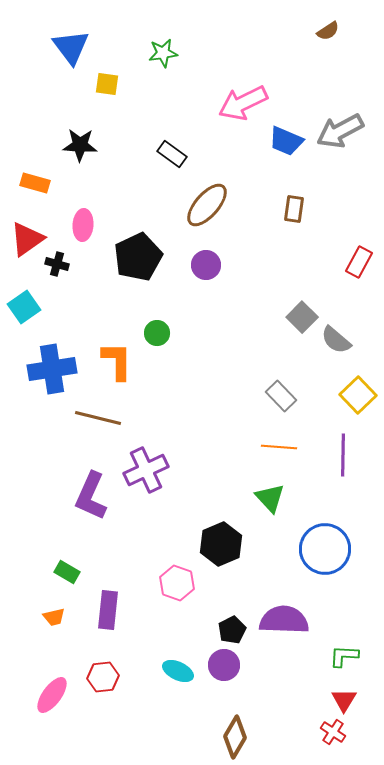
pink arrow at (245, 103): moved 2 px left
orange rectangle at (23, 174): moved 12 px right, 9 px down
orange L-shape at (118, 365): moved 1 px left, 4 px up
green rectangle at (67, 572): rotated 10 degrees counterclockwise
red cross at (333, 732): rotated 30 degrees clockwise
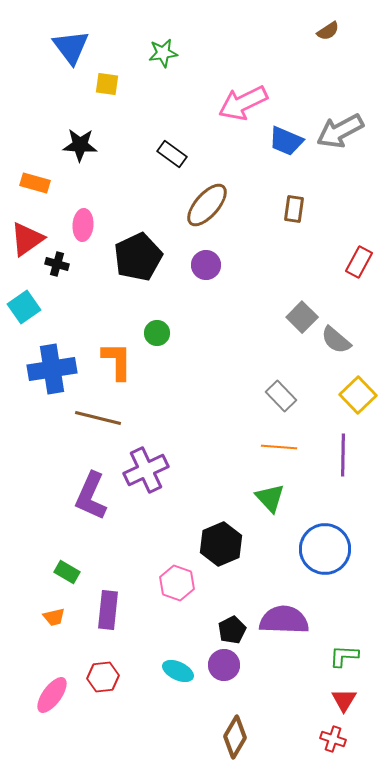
red cross at (333, 732): moved 7 px down; rotated 15 degrees counterclockwise
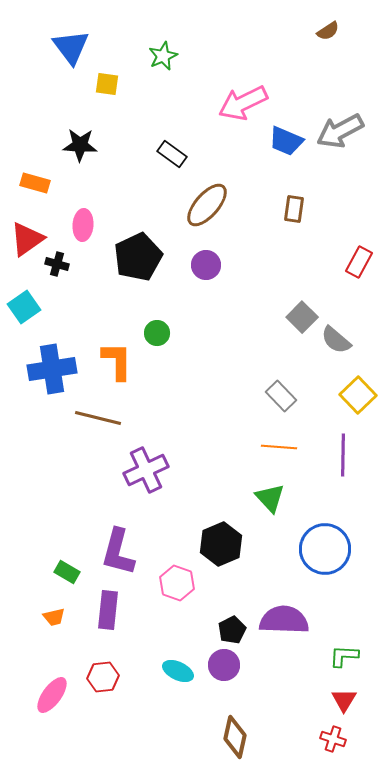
green star at (163, 53): moved 3 px down; rotated 16 degrees counterclockwise
purple L-shape at (91, 496): moved 27 px right, 56 px down; rotated 9 degrees counterclockwise
brown diamond at (235, 737): rotated 18 degrees counterclockwise
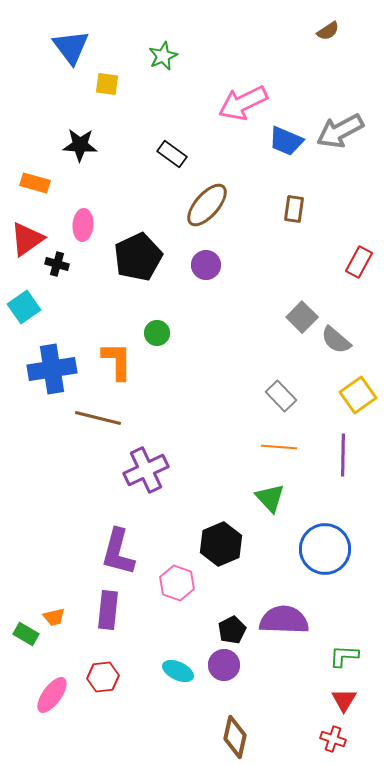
yellow square at (358, 395): rotated 9 degrees clockwise
green rectangle at (67, 572): moved 41 px left, 62 px down
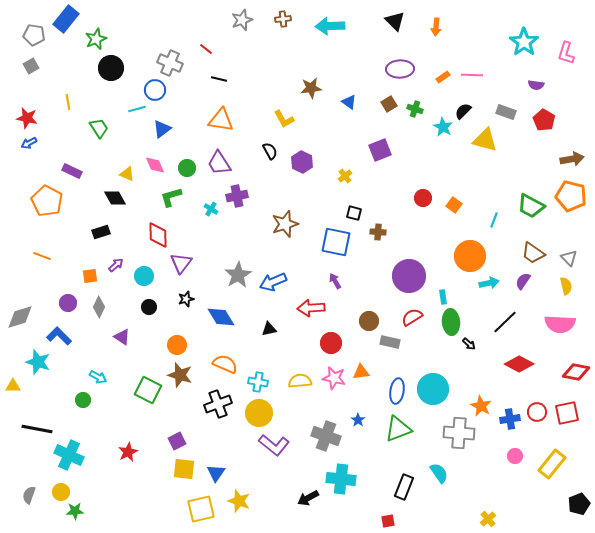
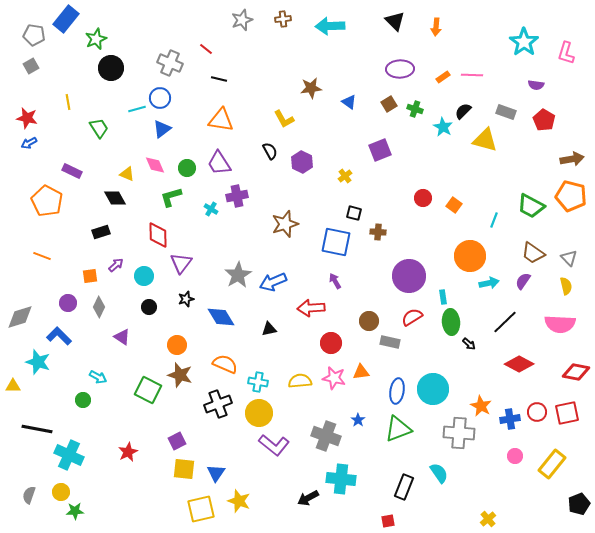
blue circle at (155, 90): moved 5 px right, 8 px down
------------
• [GIVEN REQUEST]: Copy out the data from the very beginning through the line containing "red cross at (333, 732): rotated", including that line, and leave the pictures out.

• [RESULT FOR THIS TASK]:
pink arrow at (245, 103): moved 2 px left
orange rectangle at (23, 174): moved 12 px right, 9 px down
orange L-shape at (118, 365): moved 1 px left, 4 px up
green rectangle at (67, 572): rotated 10 degrees counterclockwise
red cross at (333, 732): rotated 30 degrees clockwise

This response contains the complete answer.